---------- DATASET
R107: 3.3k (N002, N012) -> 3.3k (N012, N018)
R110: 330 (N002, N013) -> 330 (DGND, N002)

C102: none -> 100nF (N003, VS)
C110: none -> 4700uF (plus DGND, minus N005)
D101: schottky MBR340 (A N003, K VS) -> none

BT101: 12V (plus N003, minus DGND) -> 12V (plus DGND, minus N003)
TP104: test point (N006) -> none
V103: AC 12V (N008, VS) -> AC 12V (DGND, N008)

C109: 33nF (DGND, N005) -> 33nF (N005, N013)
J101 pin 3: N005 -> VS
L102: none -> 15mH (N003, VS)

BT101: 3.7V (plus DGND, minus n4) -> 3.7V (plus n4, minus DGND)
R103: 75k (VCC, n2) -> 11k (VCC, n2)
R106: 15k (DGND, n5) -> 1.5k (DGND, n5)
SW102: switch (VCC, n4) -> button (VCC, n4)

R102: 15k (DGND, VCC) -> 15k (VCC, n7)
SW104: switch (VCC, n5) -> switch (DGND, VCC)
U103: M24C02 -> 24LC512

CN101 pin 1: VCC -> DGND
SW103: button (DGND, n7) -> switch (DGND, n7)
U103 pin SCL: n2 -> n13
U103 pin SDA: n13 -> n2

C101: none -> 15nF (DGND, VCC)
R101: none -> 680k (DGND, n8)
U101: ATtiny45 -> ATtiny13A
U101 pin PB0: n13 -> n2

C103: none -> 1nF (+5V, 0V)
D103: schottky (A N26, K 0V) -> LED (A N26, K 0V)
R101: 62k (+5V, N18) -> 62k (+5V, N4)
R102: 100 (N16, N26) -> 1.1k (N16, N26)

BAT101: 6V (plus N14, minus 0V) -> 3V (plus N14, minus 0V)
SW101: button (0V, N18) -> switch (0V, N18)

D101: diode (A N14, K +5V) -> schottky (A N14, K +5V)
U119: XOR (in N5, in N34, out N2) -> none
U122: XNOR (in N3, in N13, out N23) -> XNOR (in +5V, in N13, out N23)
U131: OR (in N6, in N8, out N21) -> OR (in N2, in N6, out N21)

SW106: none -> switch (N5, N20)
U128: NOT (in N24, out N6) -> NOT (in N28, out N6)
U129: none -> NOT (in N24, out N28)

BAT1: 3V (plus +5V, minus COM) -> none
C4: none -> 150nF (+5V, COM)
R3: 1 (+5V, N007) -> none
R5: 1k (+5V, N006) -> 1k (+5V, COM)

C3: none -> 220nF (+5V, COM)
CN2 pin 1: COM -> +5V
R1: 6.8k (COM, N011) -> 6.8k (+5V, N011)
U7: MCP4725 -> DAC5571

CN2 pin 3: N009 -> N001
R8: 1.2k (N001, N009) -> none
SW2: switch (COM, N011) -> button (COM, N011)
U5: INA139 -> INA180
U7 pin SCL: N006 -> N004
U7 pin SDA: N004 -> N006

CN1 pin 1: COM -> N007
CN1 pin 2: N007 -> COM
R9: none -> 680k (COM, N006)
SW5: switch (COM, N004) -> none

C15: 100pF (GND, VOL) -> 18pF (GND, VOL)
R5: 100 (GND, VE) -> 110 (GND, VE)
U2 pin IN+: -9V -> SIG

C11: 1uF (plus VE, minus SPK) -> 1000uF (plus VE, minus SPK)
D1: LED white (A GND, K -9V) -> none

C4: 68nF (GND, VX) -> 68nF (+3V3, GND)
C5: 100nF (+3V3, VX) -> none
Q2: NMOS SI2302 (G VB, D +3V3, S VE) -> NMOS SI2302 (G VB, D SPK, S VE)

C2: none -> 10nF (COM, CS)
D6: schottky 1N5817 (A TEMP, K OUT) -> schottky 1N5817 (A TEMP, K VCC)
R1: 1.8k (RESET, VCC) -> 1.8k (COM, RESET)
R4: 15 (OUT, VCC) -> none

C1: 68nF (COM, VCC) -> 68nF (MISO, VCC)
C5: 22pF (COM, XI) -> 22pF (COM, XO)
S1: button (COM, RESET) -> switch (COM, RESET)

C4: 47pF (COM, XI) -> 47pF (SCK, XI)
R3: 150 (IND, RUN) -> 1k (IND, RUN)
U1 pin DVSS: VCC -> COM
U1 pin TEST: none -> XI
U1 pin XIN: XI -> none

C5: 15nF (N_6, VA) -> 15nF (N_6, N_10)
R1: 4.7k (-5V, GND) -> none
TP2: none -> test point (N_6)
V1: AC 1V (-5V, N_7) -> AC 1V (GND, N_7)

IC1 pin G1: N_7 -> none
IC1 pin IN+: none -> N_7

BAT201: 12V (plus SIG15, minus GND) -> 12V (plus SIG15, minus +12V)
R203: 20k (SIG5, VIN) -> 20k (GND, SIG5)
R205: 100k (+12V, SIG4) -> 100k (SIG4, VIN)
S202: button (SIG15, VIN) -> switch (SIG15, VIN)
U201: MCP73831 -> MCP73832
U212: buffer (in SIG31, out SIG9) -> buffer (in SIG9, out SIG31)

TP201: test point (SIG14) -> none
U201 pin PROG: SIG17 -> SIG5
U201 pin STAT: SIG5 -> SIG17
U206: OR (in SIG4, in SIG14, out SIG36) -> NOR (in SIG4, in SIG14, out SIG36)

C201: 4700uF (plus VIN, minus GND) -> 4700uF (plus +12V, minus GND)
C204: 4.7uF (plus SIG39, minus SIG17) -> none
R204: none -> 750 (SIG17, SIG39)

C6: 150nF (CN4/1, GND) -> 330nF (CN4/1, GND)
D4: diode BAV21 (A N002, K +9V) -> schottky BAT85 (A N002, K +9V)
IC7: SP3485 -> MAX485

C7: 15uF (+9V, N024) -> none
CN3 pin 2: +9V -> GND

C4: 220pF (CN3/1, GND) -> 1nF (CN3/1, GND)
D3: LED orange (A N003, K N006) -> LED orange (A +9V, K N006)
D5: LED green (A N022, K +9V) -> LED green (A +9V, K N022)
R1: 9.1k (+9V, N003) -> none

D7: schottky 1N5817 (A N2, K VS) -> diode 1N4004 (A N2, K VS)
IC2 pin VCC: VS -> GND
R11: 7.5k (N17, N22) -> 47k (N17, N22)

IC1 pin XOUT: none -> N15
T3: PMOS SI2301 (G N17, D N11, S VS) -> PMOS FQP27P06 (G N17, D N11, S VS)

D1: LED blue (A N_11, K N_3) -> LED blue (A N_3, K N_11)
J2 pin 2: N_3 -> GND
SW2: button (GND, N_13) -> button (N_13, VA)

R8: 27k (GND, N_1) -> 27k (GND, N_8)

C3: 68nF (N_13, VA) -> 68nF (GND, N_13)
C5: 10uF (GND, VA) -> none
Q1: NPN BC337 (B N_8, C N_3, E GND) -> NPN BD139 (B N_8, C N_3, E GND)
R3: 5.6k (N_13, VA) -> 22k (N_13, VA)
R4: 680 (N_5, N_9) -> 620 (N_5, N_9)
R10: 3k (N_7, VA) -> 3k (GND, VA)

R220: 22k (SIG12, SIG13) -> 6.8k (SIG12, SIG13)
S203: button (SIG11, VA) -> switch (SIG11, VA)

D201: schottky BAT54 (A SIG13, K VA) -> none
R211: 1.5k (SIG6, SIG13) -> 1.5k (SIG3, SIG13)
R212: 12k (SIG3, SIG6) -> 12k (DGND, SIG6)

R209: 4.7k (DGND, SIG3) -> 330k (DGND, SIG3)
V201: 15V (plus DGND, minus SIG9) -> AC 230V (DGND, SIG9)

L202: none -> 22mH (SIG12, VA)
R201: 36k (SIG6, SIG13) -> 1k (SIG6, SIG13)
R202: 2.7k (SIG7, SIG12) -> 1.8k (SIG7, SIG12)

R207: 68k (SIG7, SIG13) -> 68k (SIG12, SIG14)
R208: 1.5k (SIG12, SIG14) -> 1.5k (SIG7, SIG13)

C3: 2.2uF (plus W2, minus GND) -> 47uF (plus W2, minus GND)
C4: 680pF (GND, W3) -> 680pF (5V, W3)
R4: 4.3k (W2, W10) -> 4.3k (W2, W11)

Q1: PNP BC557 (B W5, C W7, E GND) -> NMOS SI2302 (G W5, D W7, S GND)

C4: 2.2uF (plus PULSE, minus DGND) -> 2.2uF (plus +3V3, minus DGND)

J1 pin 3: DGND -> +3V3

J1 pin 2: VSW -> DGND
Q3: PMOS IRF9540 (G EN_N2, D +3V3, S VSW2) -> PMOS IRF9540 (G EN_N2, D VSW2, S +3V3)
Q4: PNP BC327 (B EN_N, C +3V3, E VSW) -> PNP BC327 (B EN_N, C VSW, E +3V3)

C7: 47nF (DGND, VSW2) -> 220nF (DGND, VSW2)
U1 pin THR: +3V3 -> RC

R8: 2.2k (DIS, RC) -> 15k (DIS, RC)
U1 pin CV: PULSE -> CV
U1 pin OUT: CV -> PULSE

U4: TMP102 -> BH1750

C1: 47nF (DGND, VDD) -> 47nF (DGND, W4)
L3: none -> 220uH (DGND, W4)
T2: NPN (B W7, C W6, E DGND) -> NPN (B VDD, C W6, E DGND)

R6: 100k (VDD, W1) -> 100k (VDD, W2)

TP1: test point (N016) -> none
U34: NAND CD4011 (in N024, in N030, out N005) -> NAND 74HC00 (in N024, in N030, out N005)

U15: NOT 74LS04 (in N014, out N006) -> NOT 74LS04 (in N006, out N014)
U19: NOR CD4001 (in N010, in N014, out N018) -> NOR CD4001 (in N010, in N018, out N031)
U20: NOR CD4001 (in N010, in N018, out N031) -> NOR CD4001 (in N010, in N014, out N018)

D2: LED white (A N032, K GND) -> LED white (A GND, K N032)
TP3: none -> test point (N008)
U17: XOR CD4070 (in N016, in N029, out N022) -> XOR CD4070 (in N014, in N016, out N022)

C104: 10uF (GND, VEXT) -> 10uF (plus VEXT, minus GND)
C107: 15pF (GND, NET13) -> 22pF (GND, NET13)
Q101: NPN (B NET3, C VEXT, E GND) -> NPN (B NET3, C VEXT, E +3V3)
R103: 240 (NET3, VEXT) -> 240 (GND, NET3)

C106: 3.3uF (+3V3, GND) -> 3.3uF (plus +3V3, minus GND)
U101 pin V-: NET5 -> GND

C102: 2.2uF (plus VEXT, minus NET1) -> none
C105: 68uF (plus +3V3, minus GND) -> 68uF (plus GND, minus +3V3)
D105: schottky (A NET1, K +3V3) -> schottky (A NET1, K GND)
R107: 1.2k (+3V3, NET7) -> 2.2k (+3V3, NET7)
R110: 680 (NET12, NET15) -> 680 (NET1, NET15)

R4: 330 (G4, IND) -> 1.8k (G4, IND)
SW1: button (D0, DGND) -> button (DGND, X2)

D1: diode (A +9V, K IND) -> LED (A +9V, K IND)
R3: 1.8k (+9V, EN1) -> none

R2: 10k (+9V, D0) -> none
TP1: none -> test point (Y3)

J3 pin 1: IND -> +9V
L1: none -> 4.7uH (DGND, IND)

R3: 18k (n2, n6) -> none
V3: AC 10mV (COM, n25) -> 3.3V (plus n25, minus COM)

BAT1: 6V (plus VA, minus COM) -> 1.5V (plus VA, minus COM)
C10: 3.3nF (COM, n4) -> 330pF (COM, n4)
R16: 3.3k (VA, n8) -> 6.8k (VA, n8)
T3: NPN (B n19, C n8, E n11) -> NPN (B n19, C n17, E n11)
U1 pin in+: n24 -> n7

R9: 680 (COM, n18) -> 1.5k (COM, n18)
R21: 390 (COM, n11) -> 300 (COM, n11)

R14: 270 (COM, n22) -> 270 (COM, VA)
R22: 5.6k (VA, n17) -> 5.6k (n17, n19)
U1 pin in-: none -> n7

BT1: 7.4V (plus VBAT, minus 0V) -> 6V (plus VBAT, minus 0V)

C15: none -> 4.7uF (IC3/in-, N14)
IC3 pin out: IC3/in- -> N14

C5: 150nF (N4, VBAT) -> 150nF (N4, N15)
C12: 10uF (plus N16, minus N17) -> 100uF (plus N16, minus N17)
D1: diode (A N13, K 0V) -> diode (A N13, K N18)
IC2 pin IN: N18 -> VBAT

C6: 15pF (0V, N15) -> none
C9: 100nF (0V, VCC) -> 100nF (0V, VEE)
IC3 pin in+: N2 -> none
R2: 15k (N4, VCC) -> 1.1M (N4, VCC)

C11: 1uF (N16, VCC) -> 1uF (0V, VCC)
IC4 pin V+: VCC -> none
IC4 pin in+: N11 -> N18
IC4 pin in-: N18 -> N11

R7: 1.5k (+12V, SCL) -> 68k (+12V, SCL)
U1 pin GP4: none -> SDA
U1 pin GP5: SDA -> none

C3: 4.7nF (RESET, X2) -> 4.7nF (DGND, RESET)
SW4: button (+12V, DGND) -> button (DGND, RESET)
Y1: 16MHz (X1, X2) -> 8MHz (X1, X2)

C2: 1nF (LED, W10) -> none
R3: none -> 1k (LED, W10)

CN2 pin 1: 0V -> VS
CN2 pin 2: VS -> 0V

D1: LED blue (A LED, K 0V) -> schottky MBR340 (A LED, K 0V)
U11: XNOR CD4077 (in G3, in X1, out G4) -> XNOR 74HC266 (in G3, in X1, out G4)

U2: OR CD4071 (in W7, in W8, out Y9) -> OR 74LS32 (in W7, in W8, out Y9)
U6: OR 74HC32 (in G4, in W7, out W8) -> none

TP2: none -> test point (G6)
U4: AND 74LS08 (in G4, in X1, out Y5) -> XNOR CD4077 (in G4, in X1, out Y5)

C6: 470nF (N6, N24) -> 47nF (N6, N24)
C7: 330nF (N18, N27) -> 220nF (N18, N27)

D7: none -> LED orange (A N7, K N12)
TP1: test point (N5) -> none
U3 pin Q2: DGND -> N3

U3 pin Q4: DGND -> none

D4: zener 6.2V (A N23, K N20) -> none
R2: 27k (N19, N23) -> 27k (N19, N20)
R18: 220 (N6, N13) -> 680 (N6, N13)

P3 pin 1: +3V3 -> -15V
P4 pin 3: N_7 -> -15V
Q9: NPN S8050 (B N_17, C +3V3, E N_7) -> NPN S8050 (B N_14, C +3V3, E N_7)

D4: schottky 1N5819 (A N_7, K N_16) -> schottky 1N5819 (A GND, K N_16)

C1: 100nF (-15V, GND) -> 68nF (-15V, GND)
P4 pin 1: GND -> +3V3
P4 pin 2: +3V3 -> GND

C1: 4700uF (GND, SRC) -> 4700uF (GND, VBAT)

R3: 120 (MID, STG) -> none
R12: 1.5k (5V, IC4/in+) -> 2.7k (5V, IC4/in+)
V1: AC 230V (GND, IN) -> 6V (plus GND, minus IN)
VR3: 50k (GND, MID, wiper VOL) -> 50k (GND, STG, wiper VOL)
--------------------
— WORK TASK —
The number alone is the answer: work out how many lines in the data contain "button".

— ANSWER —
10